╭─ Data section

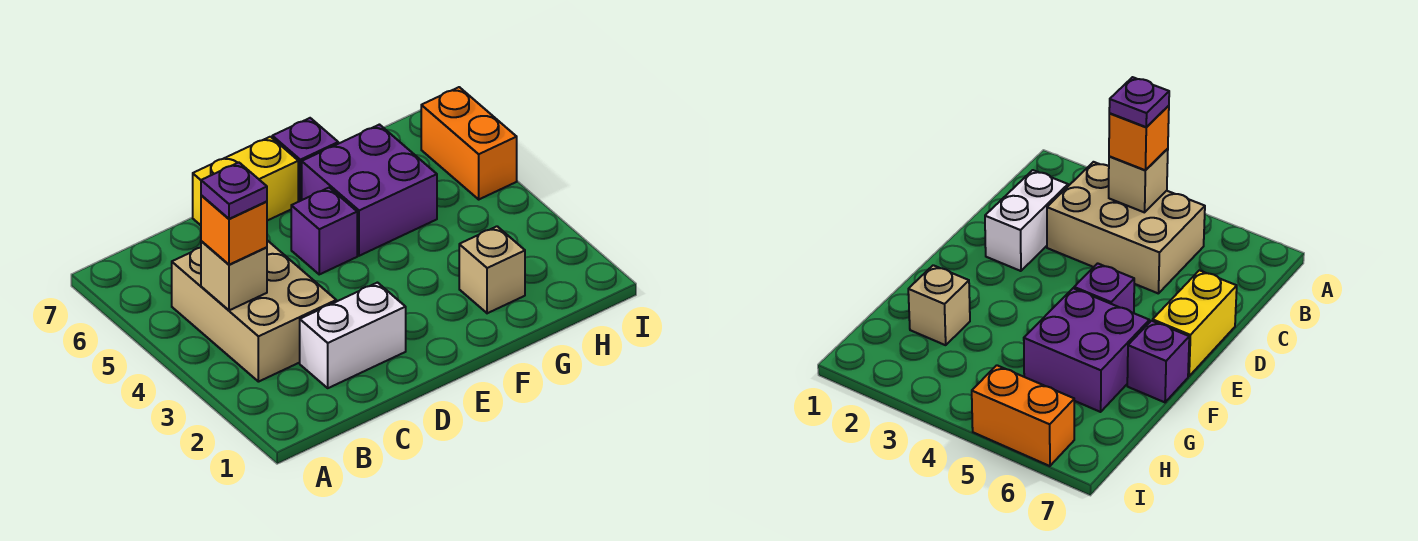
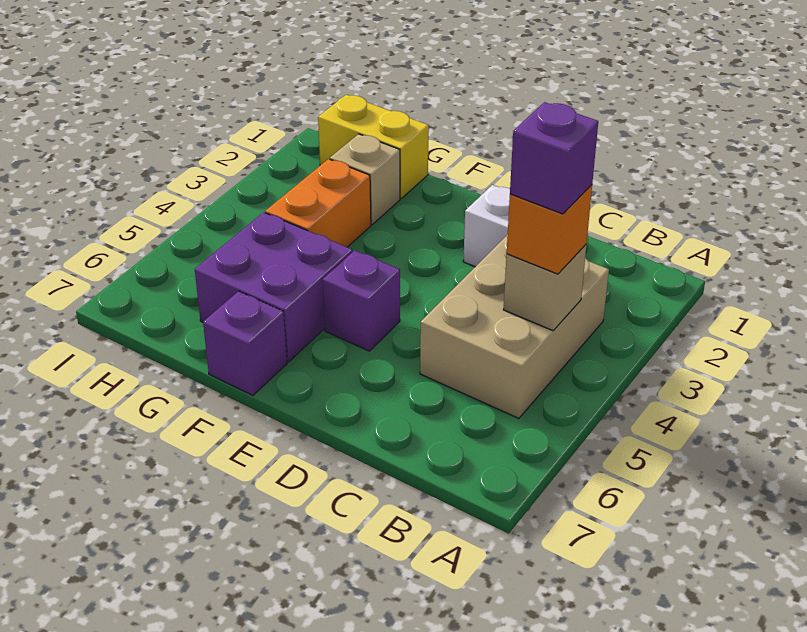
purple plate B4 level 4 -> purple brick B4 level 4
yellow brick D7:E7 level 1 -> yellow brick G1:H1 level 1
orange brick I5:I6 level 1 -> orange brick G3:G4 level 1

╰─

Starting with the line that contains "yellow brick D7:E7", output every line through the end of the listing above, unchanged.

yellow brick D7:E7 level 1 -> yellow brick G1:H1 level 1
orange brick I5:I6 level 1 -> orange brick G3:G4 level 1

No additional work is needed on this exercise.